--- Supplied data Enclosed Below ---

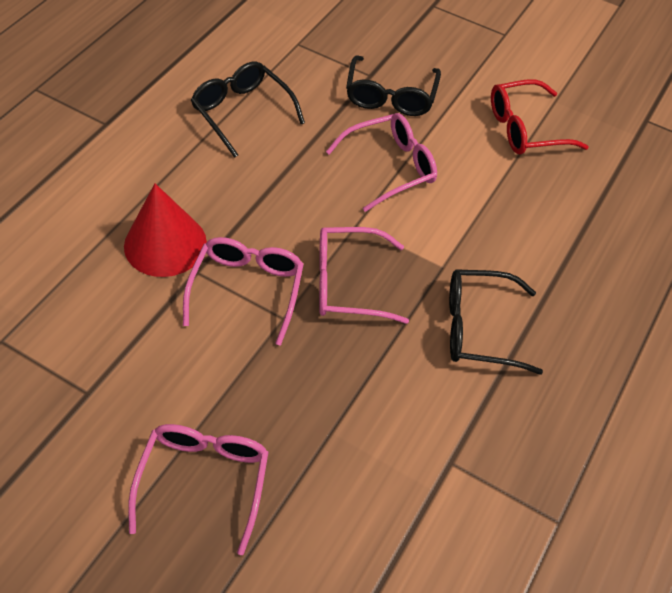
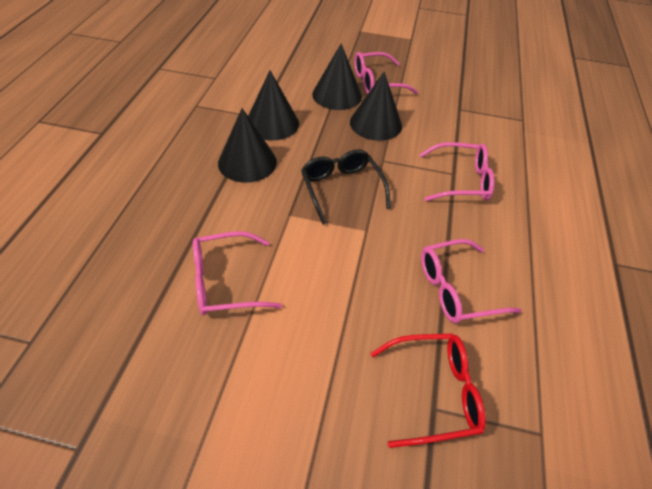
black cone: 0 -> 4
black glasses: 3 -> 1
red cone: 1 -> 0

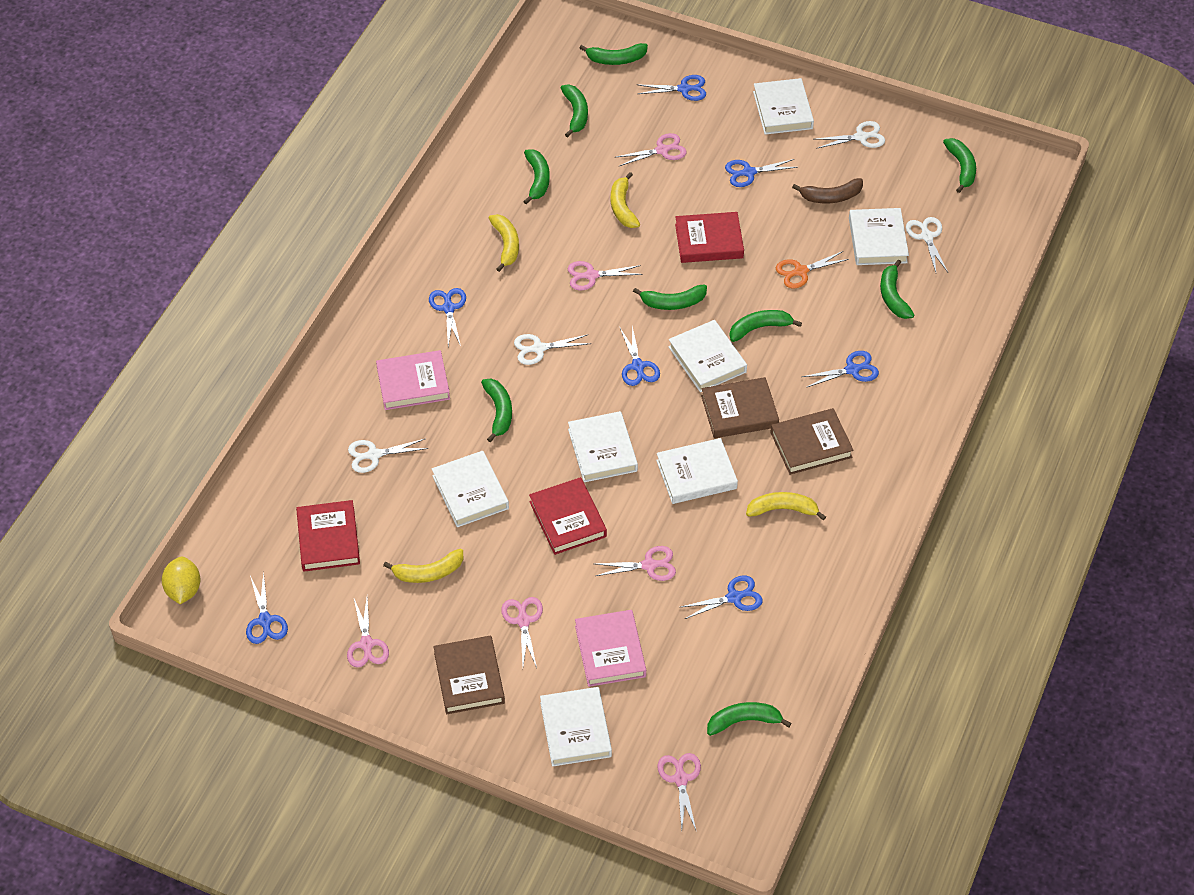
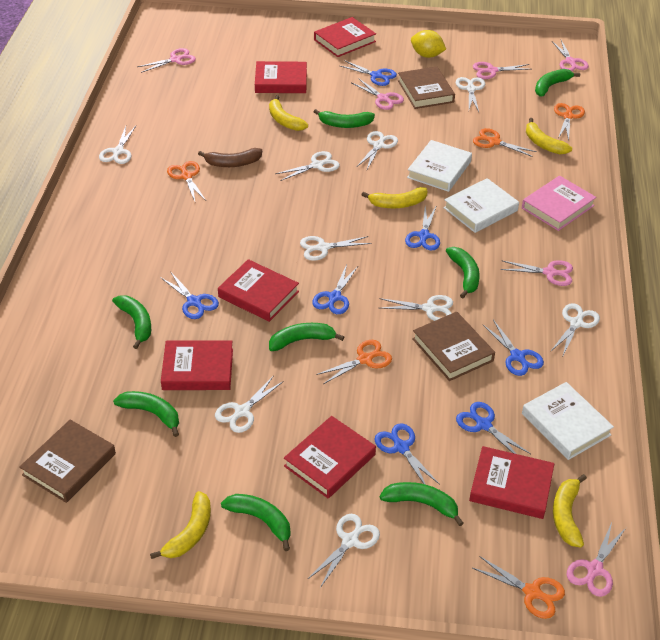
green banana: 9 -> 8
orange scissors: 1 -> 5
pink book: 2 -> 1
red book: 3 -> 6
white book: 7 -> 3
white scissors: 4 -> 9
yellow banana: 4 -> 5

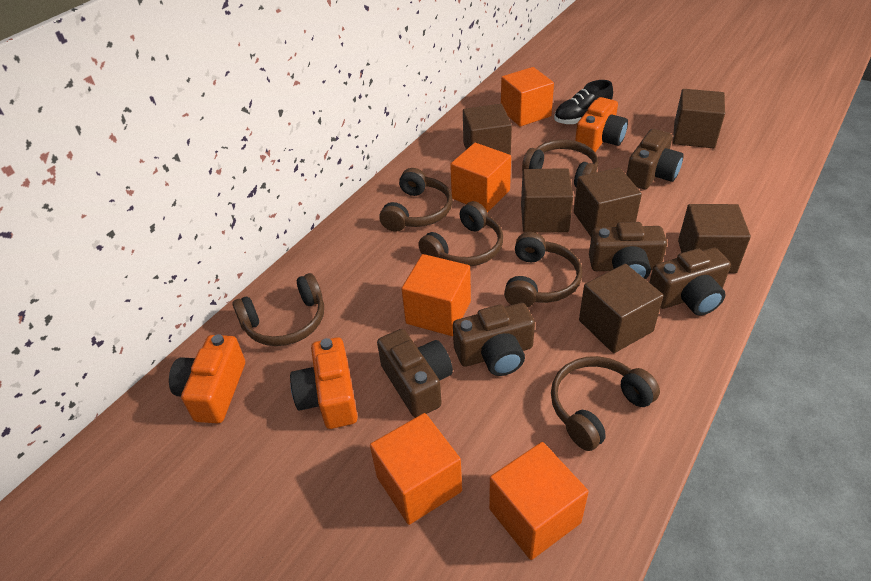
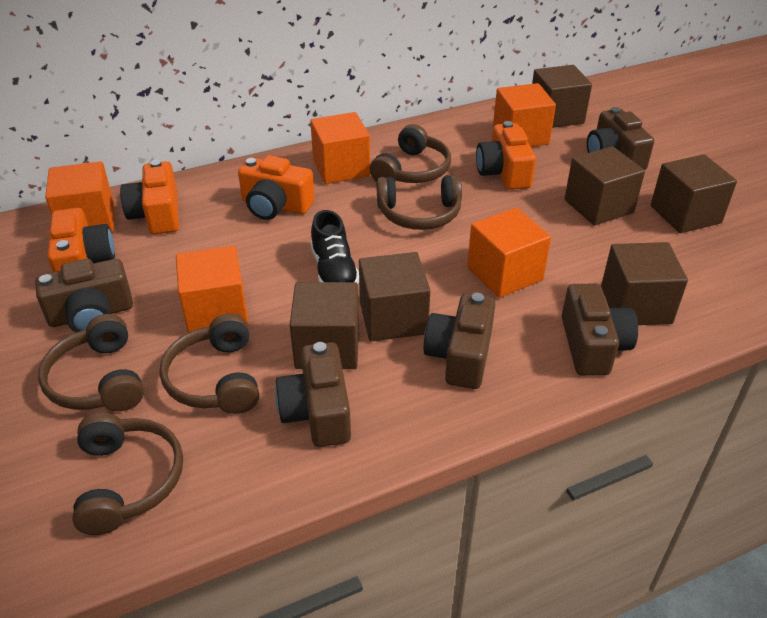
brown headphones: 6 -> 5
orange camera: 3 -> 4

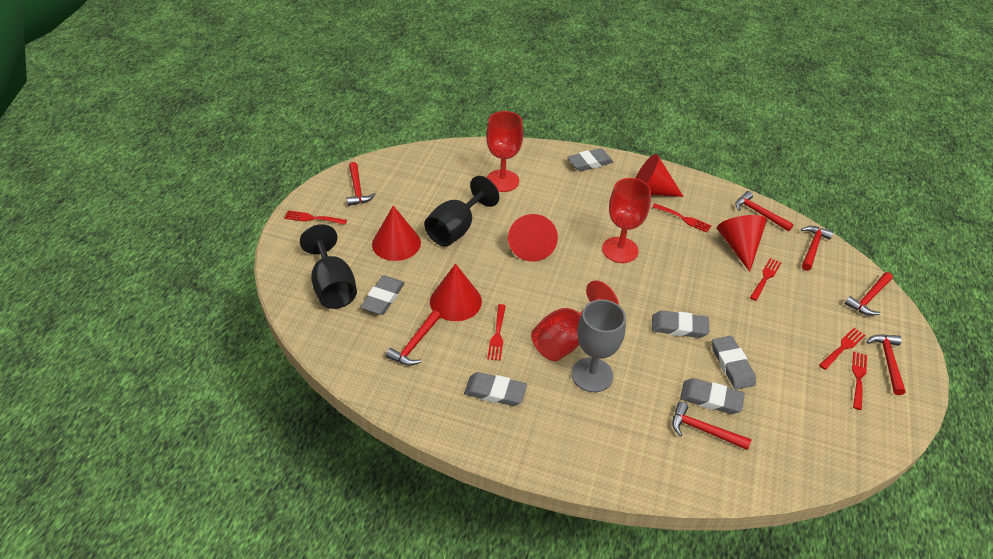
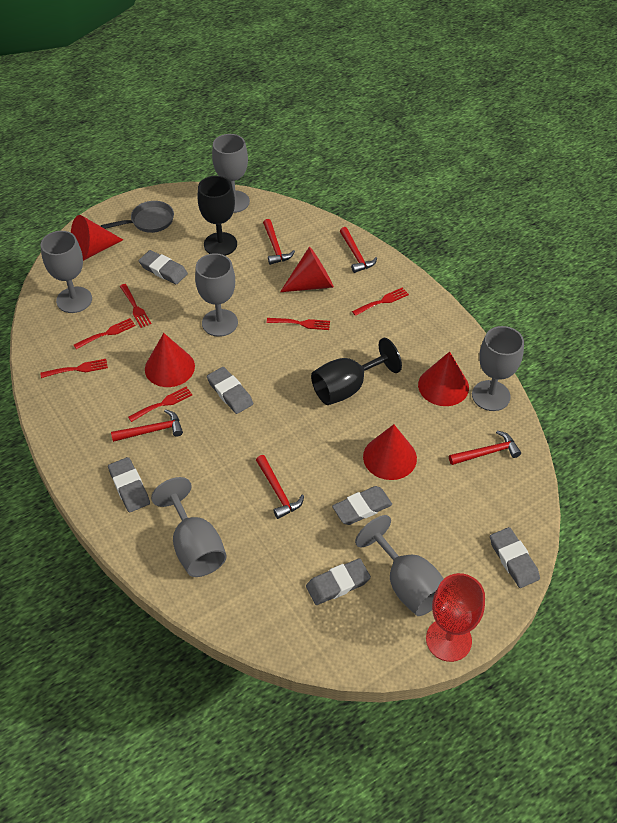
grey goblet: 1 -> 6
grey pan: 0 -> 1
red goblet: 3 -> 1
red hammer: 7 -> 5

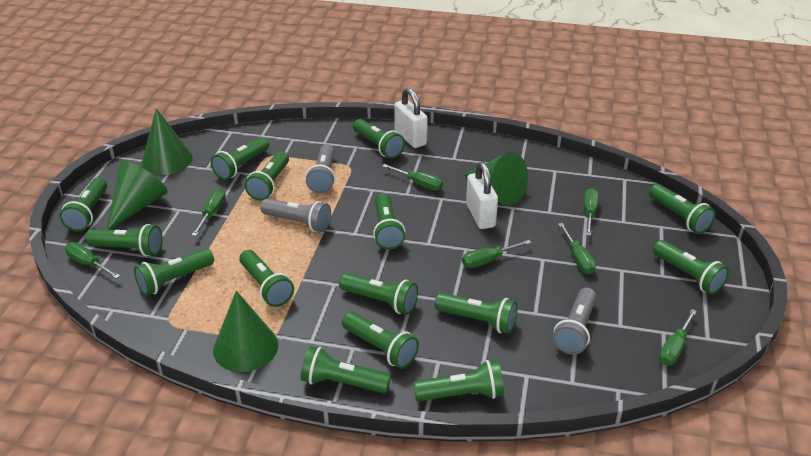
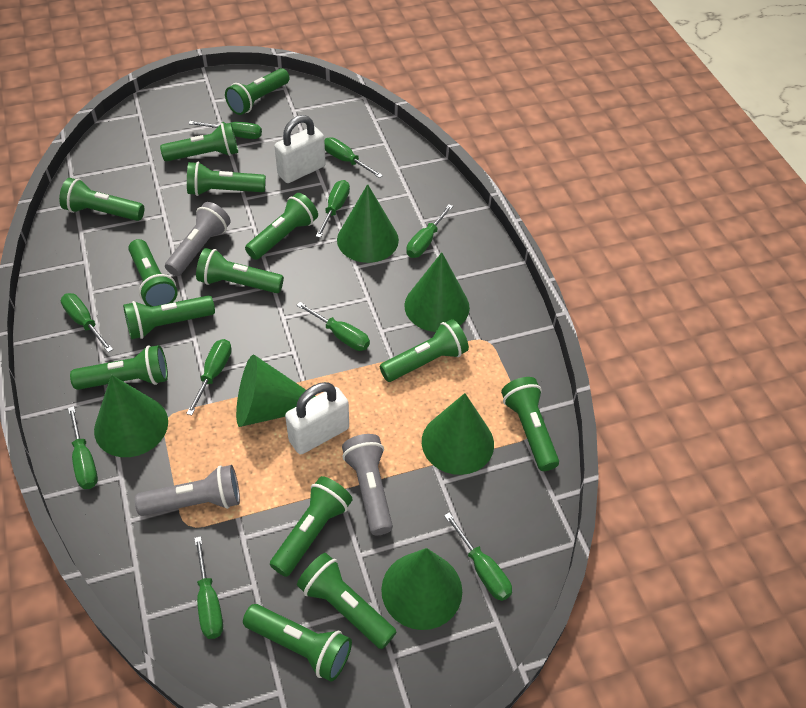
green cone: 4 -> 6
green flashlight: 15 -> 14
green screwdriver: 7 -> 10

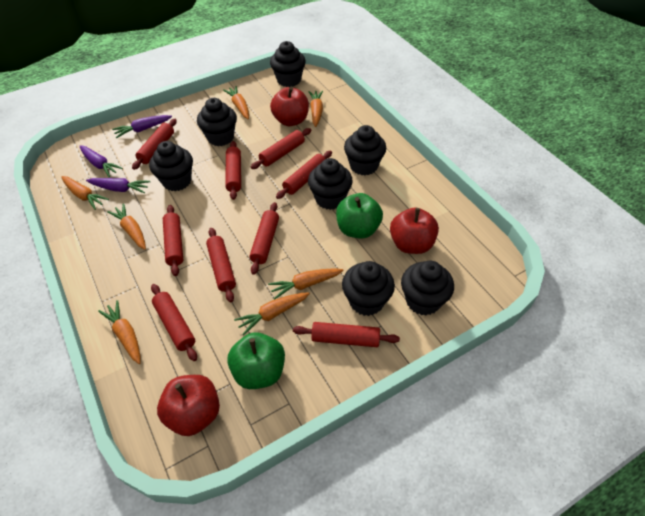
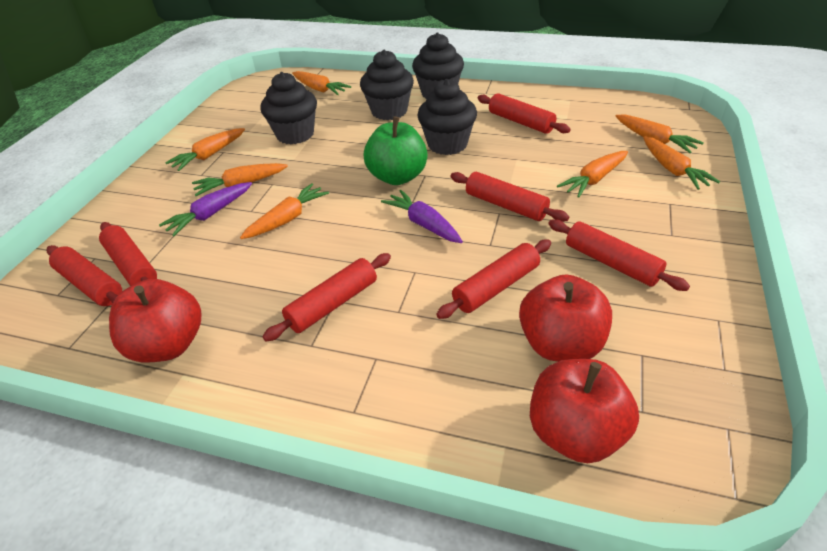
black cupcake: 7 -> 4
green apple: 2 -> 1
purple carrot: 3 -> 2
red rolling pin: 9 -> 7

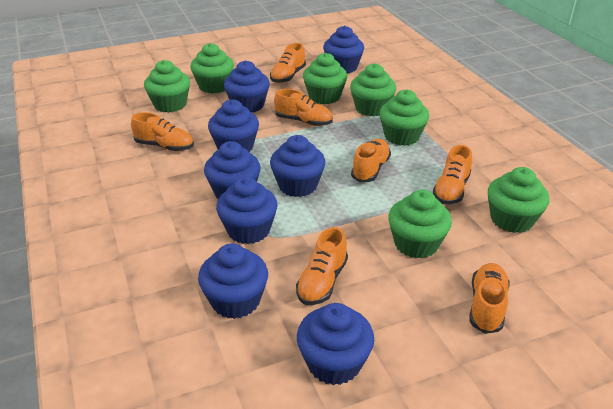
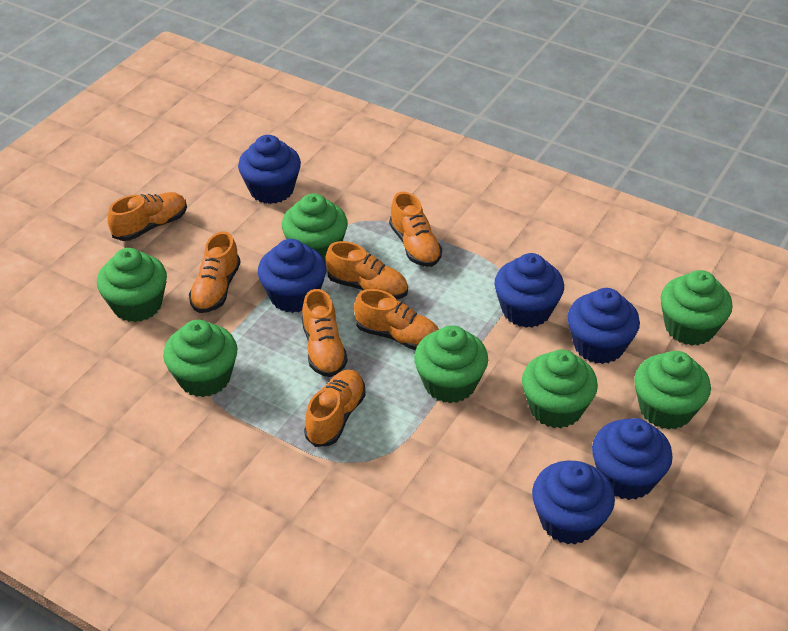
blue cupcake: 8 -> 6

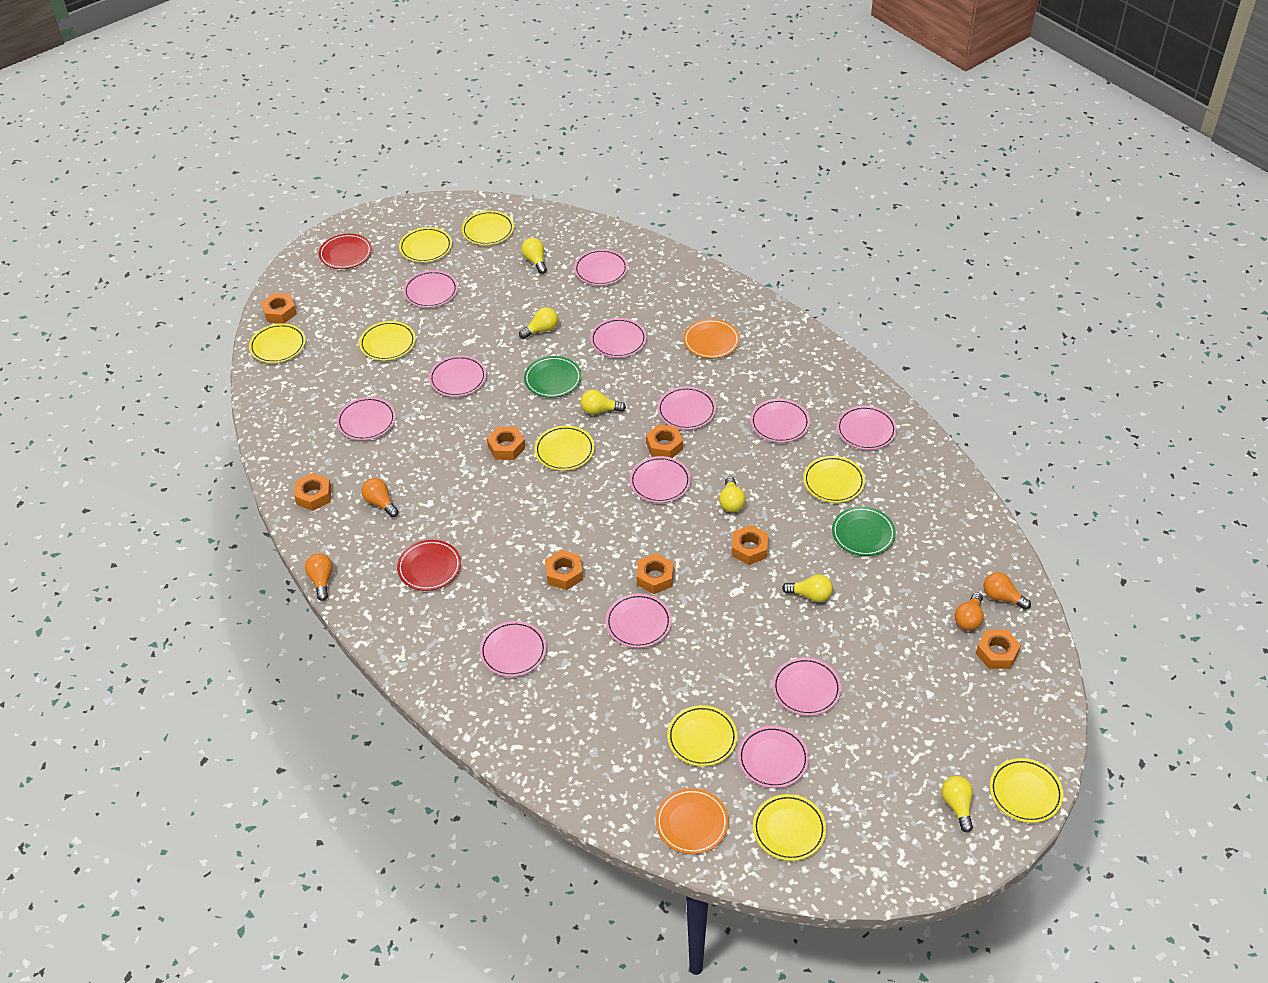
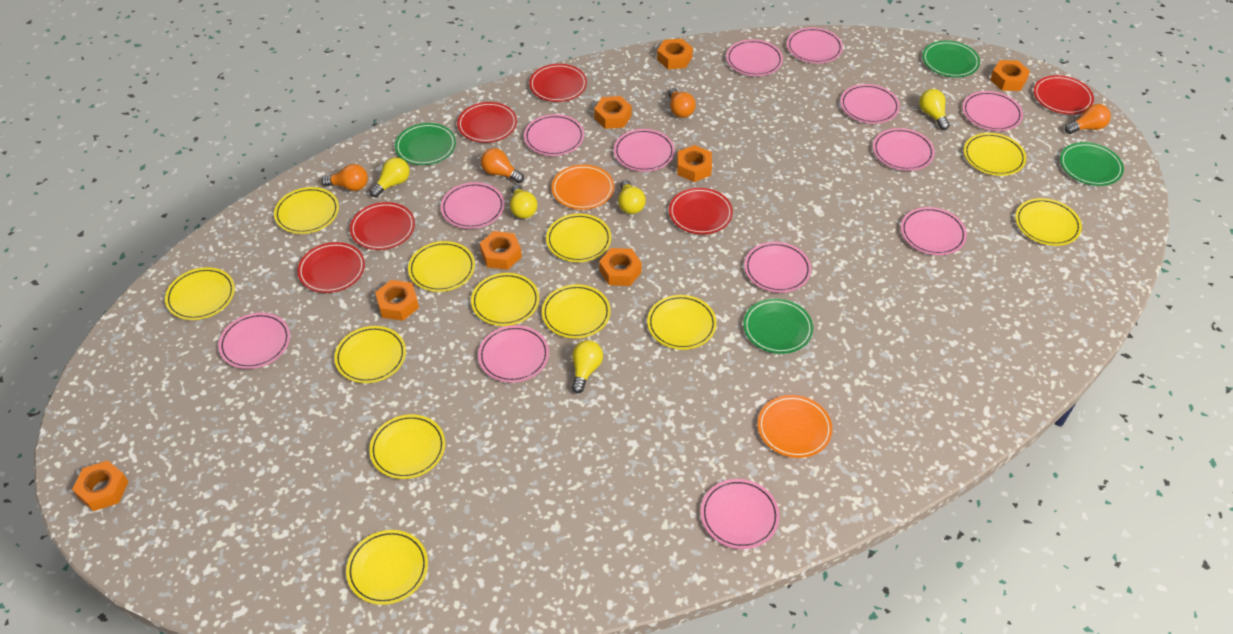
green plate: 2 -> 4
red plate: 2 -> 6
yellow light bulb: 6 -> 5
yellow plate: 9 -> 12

--- End of Enclosed Supplied data ---

**About this exercise**
Could you return the whole listing exactly, with every picture removed?

**Answer**
black cone: 0 -> 4
black glasses: 3 -> 1
red cone: 1 -> 0

green banana: 9 -> 8
orange scissors: 1 -> 5
pink book: 2 -> 1
red book: 3 -> 6
white book: 7 -> 3
white scissors: 4 -> 9
yellow banana: 4 -> 5

brown headphones: 6 -> 5
orange camera: 3 -> 4

grey goblet: 1 -> 6
grey pan: 0 -> 1
red goblet: 3 -> 1
red hammer: 7 -> 5

green cone: 4 -> 6
green flashlight: 15 -> 14
green screwdriver: 7 -> 10

black cupcake: 7 -> 4
green apple: 2 -> 1
purple carrot: 3 -> 2
red rolling pin: 9 -> 7

blue cupcake: 8 -> 6

green plate: 2 -> 4
red plate: 2 -> 6
yellow light bulb: 6 -> 5
yellow plate: 9 -> 12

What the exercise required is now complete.